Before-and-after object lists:
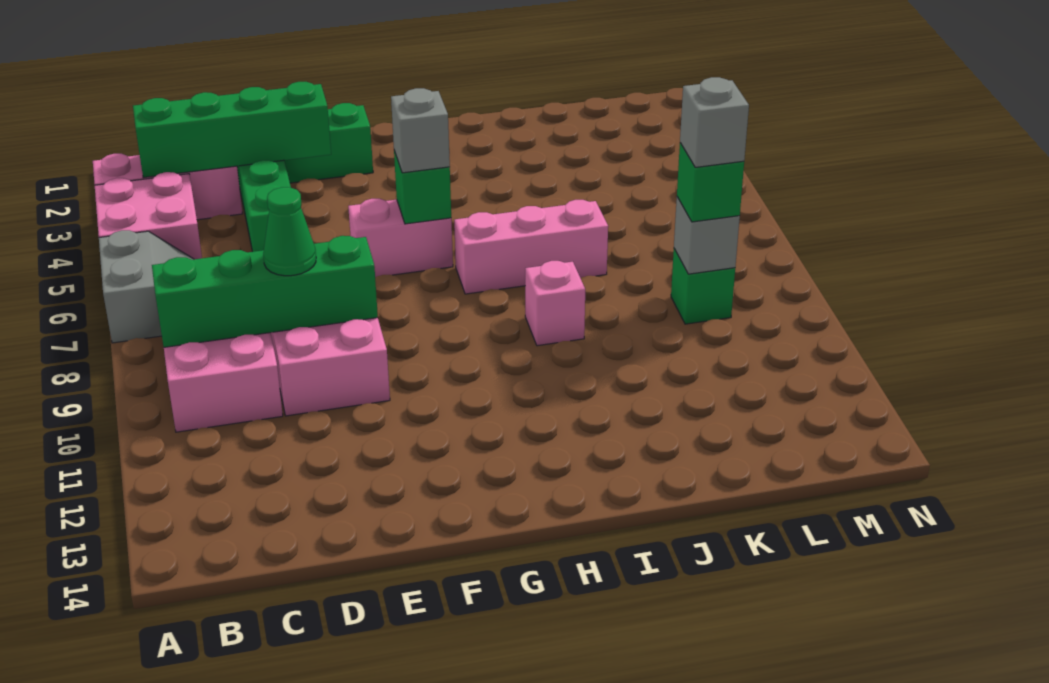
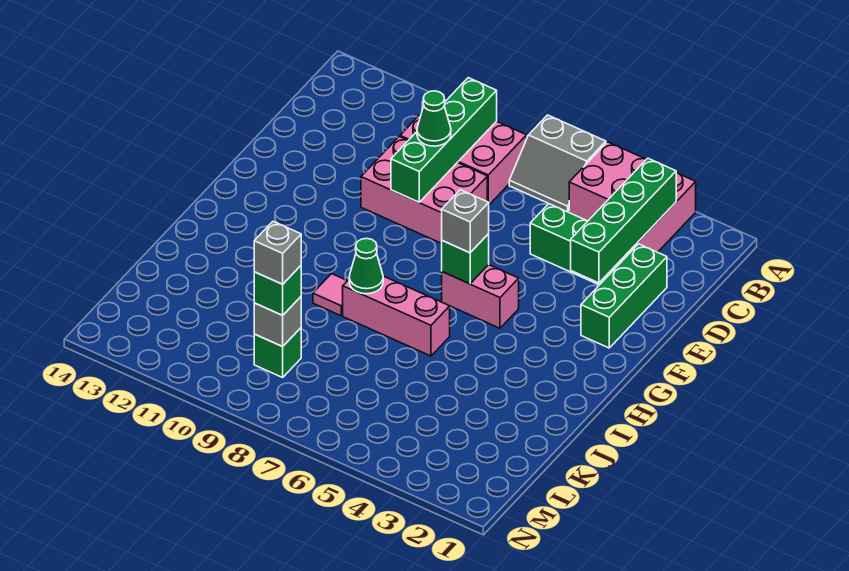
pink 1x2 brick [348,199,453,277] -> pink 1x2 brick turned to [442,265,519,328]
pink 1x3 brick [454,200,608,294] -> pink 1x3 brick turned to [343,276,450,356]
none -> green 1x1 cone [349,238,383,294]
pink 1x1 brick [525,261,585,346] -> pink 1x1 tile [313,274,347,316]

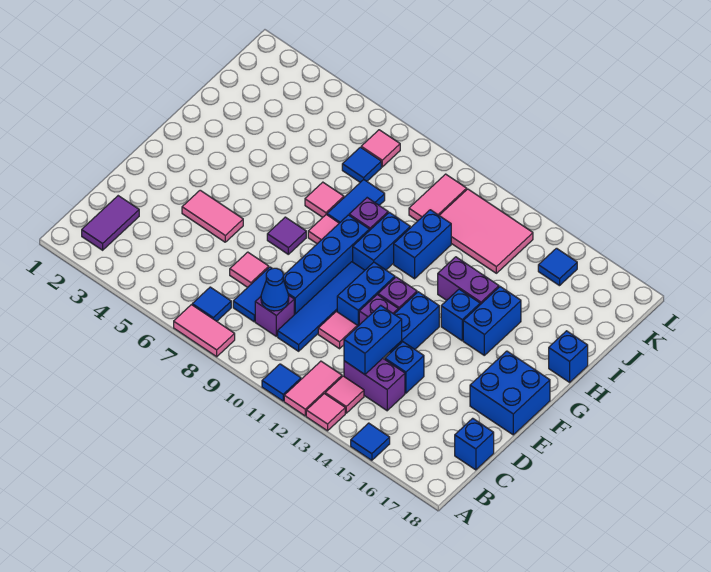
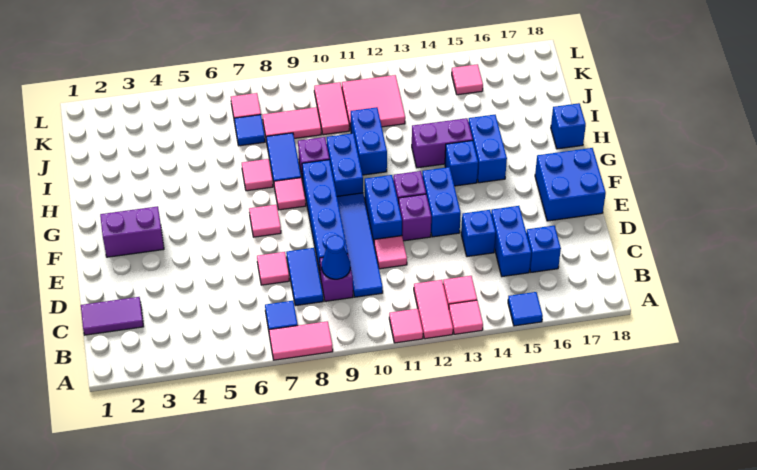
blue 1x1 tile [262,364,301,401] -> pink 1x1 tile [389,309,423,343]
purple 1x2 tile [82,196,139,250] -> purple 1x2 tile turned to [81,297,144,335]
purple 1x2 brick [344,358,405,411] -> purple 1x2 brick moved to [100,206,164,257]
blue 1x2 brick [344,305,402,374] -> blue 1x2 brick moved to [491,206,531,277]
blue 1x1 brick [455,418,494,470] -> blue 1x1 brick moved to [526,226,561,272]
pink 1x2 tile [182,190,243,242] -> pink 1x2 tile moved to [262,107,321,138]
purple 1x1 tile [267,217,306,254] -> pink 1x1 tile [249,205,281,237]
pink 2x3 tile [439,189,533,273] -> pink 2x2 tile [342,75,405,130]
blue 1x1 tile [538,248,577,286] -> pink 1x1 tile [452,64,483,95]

**WHAT YOU NEED TO DO**
Output exactly the lines above that lie between the line with "none -> green 1x1 cone [349,238,383,294]" and the line with "pink 1x2 tile [182,190,243,242]", those two lines included, and no pictures.

**EXERCISE SOLUTION**
none -> green 1x1 cone [349,238,383,294]
pink 1x1 brick [525,261,585,346] -> pink 1x1 tile [313,274,347,316]

blue 1x1 tile [262,364,301,401] -> pink 1x1 tile [389,309,423,343]
purple 1x2 tile [82,196,139,250] -> purple 1x2 tile turned to [81,297,144,335]
purple 1x2 brick [344,358,405,411] -> purple 1x2 brick moved to [100,206,164,257]
blue 1x2 brick [344,305,402,374] -> blue 1x2 brick moved to [491,206,531,277]
blue 1x1 brick [455,418,494,470] -> blue 1x1 brick moved to [526,226,561,272]
pink 1x2 tile [182,190,243,242] -> pink 1x2 tile moved to [262,107,321,138]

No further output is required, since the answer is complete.